Reproduce only the lines from the one containing "delete,trophy in turquoise,[300" through the end of the data, exactly as they stand.

_GIVEN MATERIAL_
════
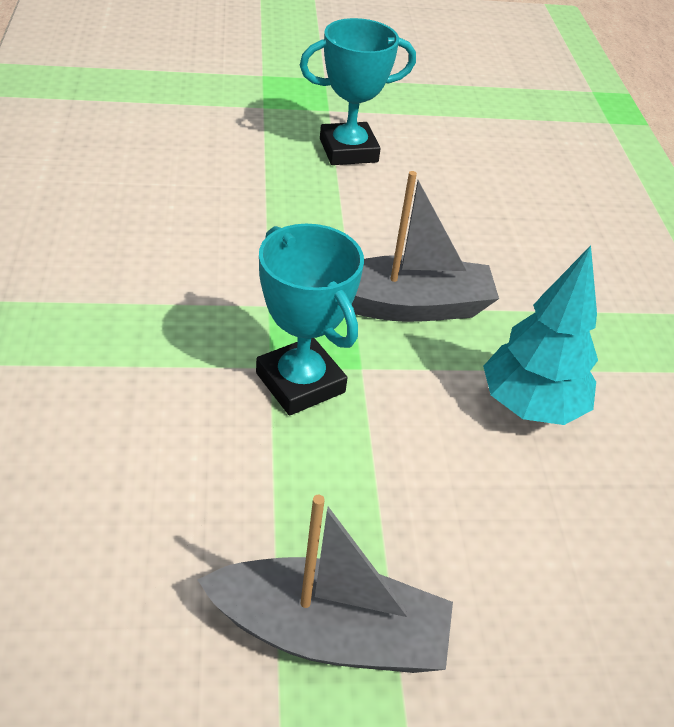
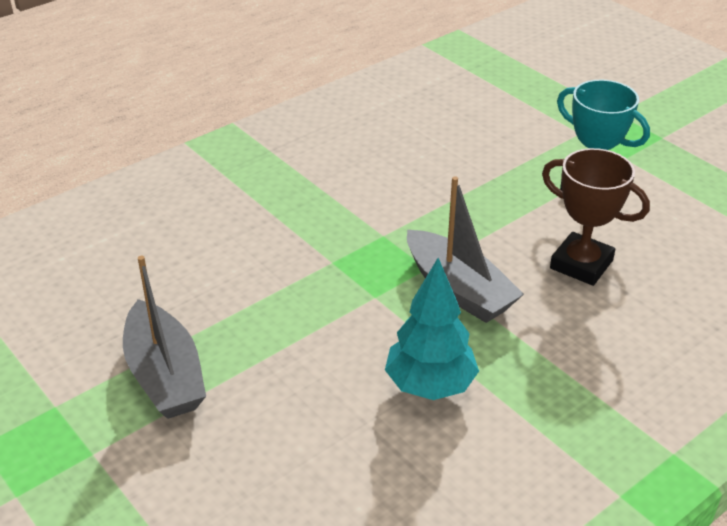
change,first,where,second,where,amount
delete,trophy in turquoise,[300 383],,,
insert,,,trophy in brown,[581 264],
════
_EXERCISE ANSWER_
delete,trophy in turquoise,[300 383],,,
insert,,,trophy in brown,[581 264],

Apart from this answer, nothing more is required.